Reproduce, unchanged, the lines between the one holding "none -> orange plate D11 level 1" and the last line of the records, including both ends, but no pictures.

'''

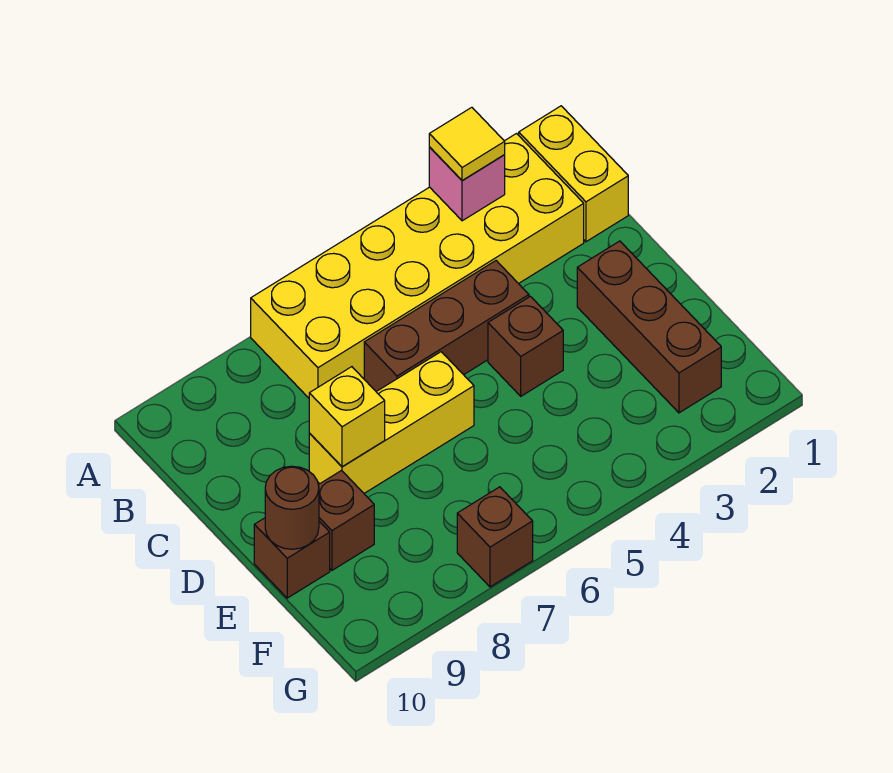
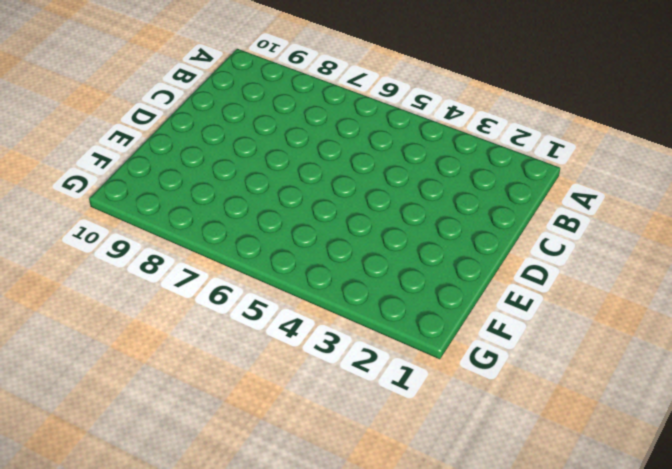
none -> yellow brick A1:B1 level 1
none -> yellow brick A2:B7 level 1
none -> brown brick C4:C6 level 1

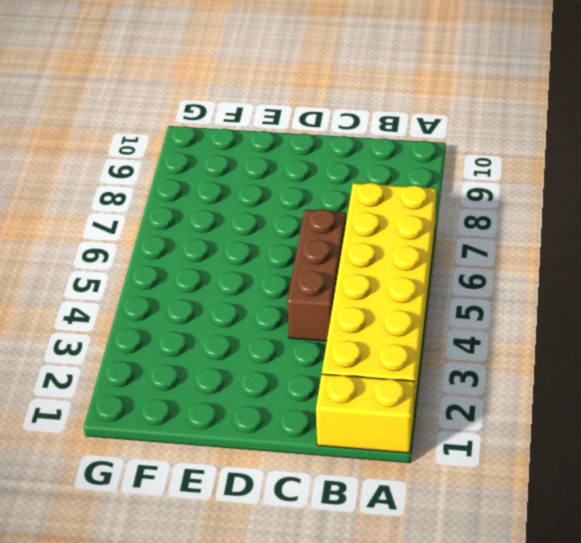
none -> brown brick D2:F2 level 1
none -> brown brick D4 level 1
none -> yellow brick D6:D8 level 1

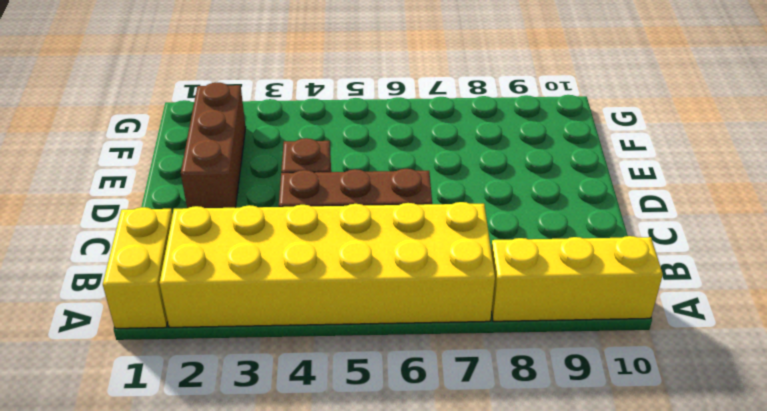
yellow brick A8:A10 level 1 -> yellow brick D6:D8 level 1
none -> brown brick E9 level 1
none -> brown brick E10 level 1
none -> brown brick G7 level 1

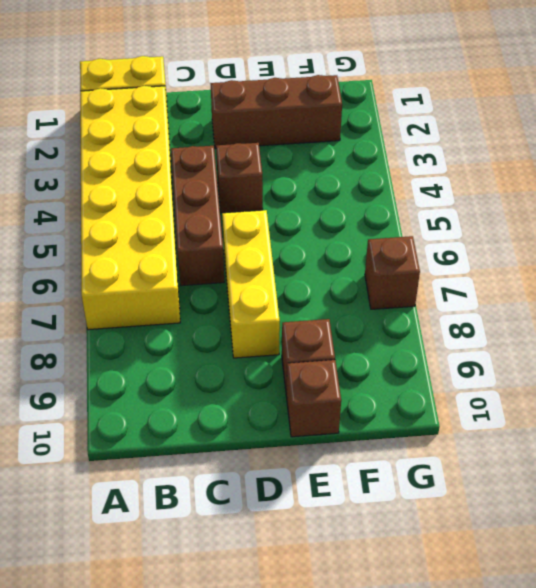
none -> pink brick A3 level 2
none -> yellow brick D8 level 2
none -> brown round brick E10 level 2

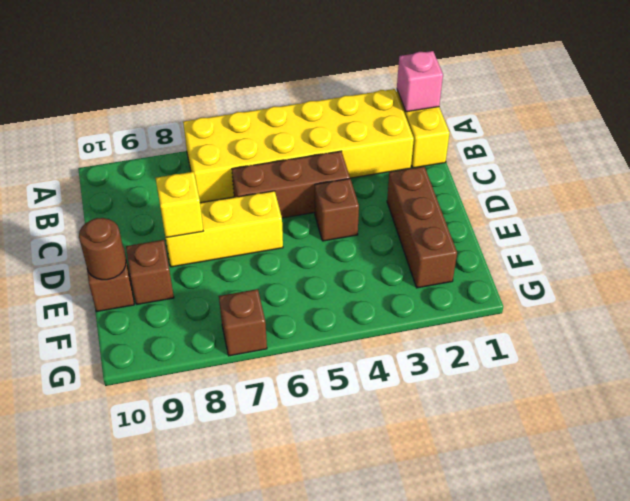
pink brick A1 level 2 -> pink brick A3 level 2
none -> yellow tile A3 level 3

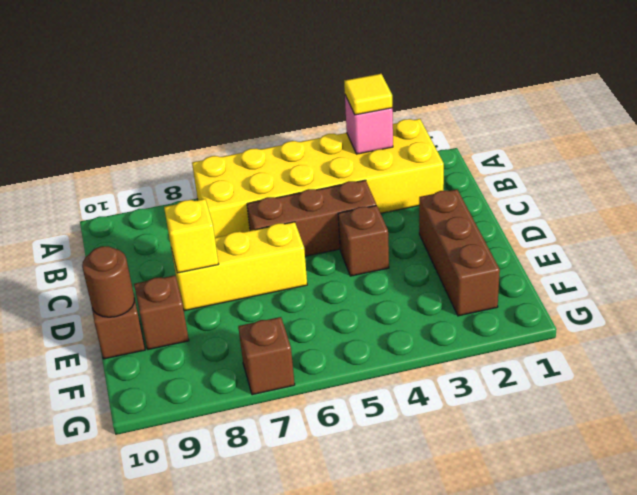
none -> yellow brick A1:B1 level 1

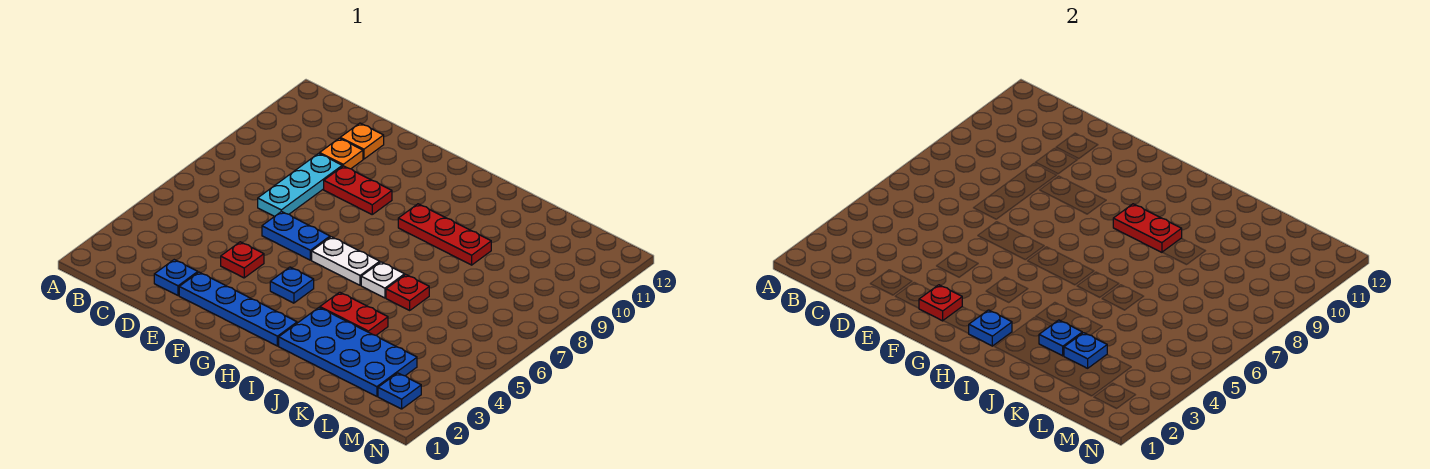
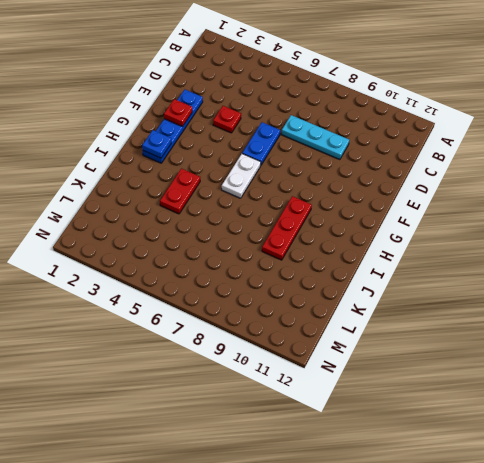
none -> blue plate D2 level 1
none -> orange plate D10 level 1
none -> orange plate D11 level 1

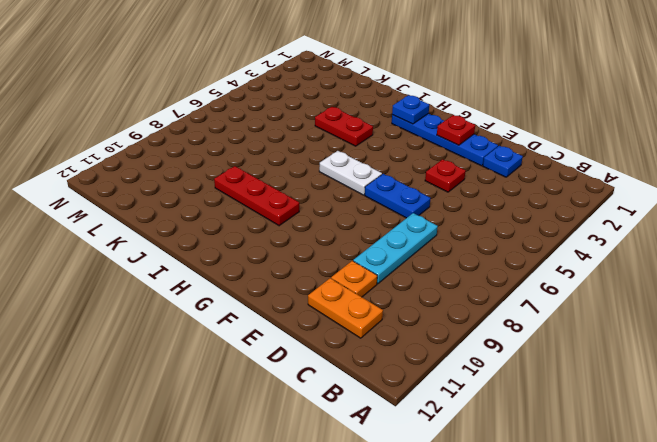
orange plate C11:D11 level 1 -> orange plate D11 level 1
none -> red plate E9:F9 level 1
none -> blue plate G4 level 1
none -> blue plate I2:L3 level 1

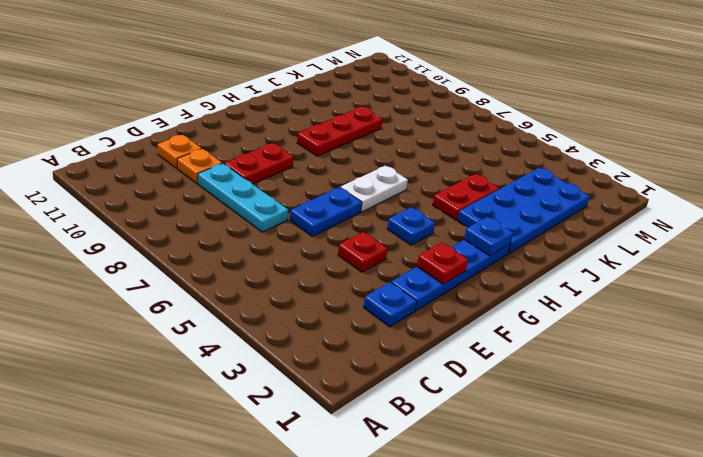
none -> white plate I6 level 1
none -> red plate J6 level 1
none -> blue plate M2 level 1

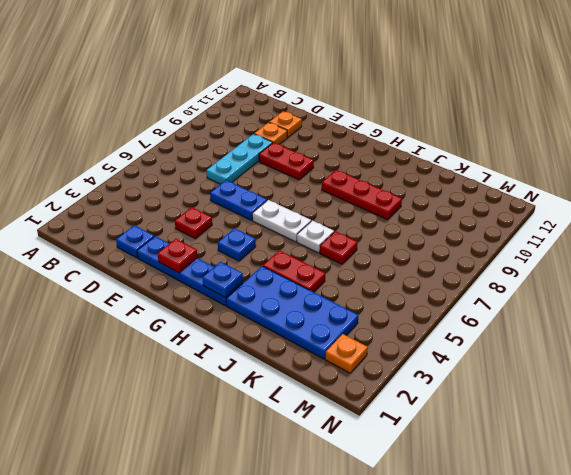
orange plate M2 level 1 -> blue plate M2 level 1
none -> red plate H9:I9 level 2
none -> blue plate J3 level 2
none -> blue plate K3 level 2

'''

■ **FINAL ANSWER**:
none -> orange plate D11 level 1

orange plate C11:D11 level 1 -> orange plate D11 level 1
none -> red plate E9:F9 level 1
none -> blue plate G4 level 1
none -> blue plate I2:L3 level 1

none -> white plate I6 level 1
none -> red plate J6 level 1
none -> blue plate M2 level 1

orange plate M2 level 1 -> blue plate M2 level 1
none -> red plate H9:I9 level 2
none -> blue plate J3 level 2
none -> blue plate K3 level 2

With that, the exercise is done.